==== DATA FOR THE TASK ====

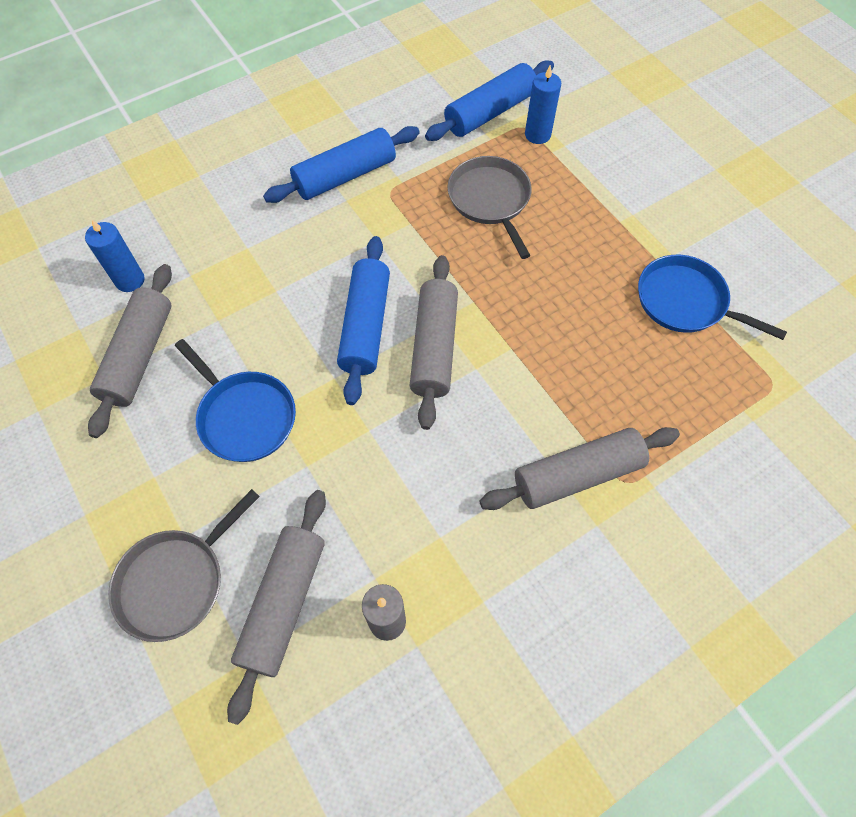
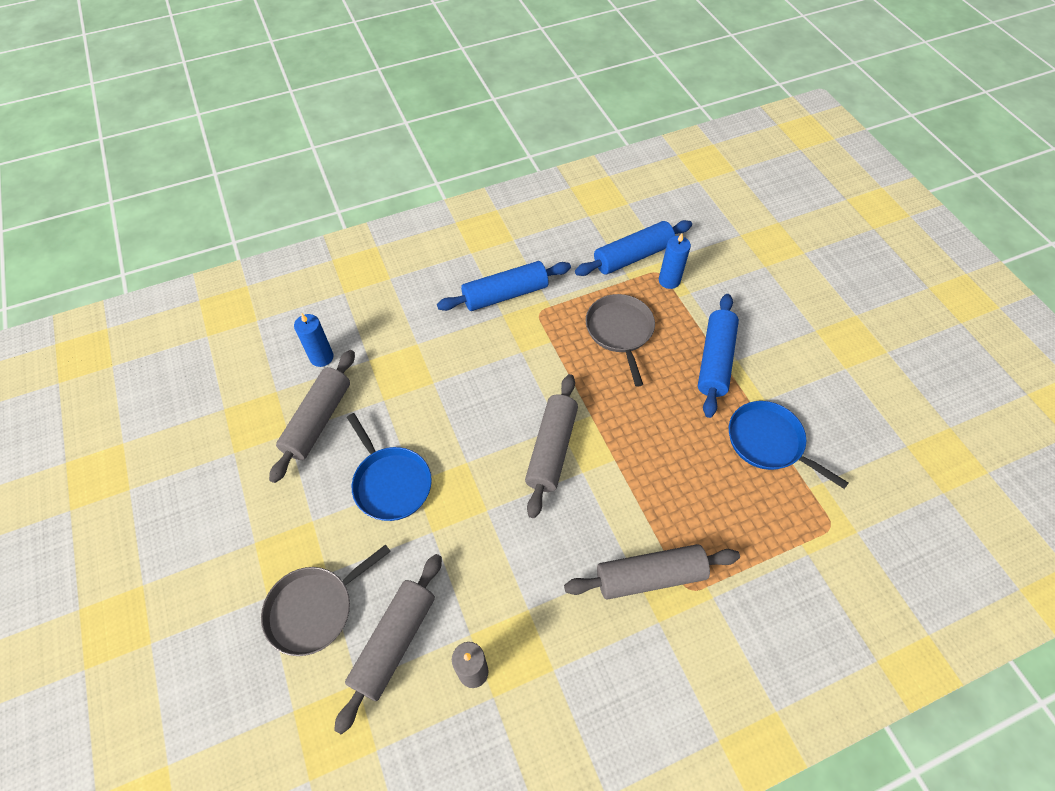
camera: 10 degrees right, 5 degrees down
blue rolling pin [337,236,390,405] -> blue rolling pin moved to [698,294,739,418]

====
==== DATA FOR THE TASK ====

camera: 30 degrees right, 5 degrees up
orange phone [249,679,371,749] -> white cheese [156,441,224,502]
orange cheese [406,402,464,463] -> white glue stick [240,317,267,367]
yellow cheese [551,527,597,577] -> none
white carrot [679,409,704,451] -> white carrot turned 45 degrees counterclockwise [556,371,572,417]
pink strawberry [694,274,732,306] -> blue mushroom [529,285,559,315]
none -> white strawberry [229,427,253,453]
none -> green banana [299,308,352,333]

====
==== DATA FOR THE TASK ====

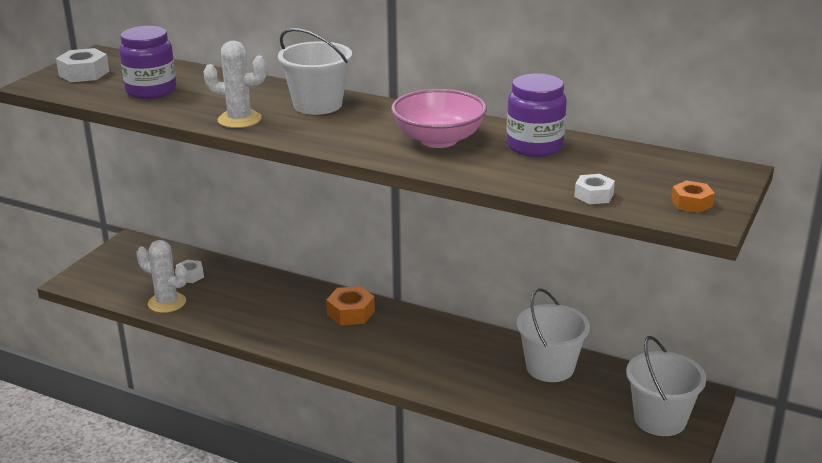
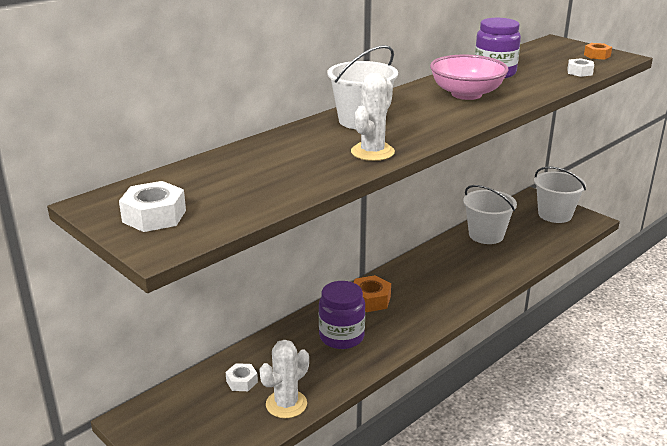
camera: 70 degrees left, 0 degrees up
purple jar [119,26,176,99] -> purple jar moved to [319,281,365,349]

====

WHAT TO WORK ON:
Scan the material above line by line for "camera". State how many lines have it, and nothing more.

WRITTEN SOLUTION:
3